Go through the entries below and copy each line that holds the word "degrees".

Top of Exercise data

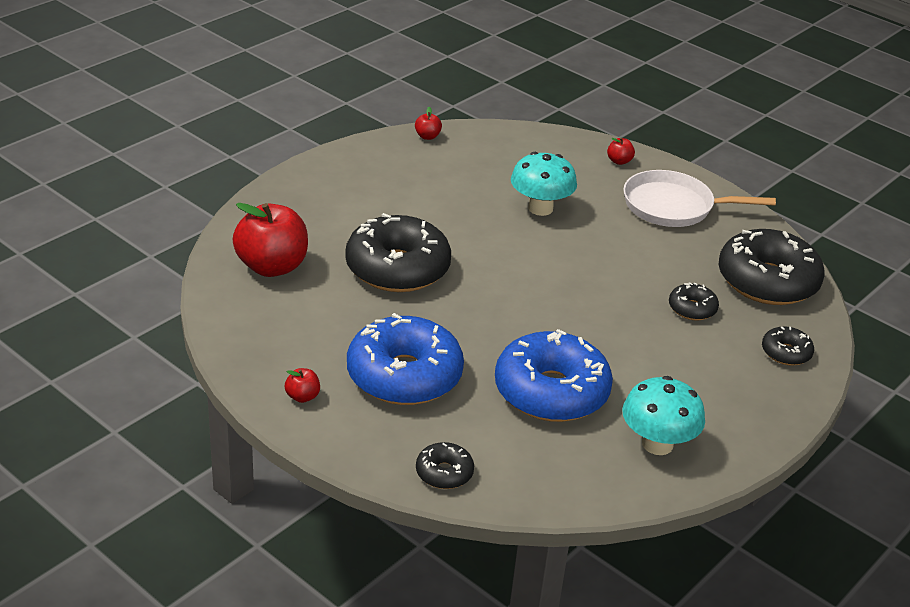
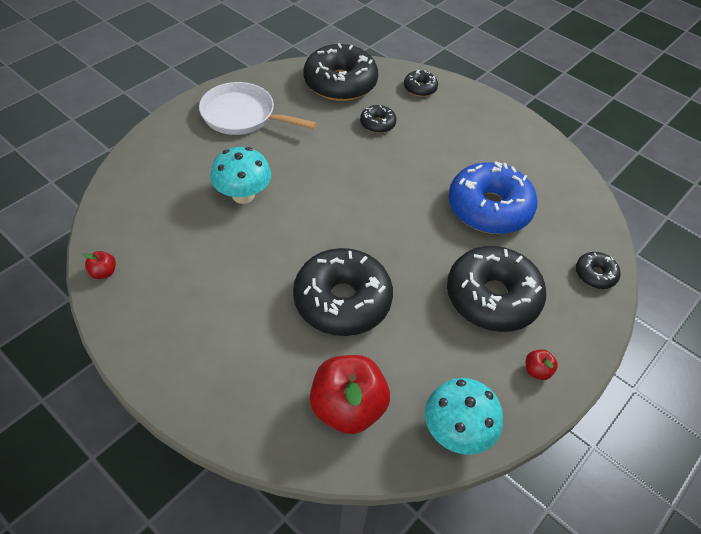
camera: 90 degrees left, 15 degrees up
blue donut [347,313,464,405] -> black donut [447,246,546,332]
red apple [607,137,635,165] -> none
turquoise mushroom [622,376,705,455] -> turquoise mushroom moved to [425,378,503,455]
white pan [623,170,776,227] -> white pan turned 105 degrees clockwise [199,82,317,135]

Bottom of Exercise data

-- Solution for this task --
camera: 90 degrees left, 15 degrees up
white pan [623,170,776,227] -> white pan turned 105 degrees clockwise [199,82,317,135]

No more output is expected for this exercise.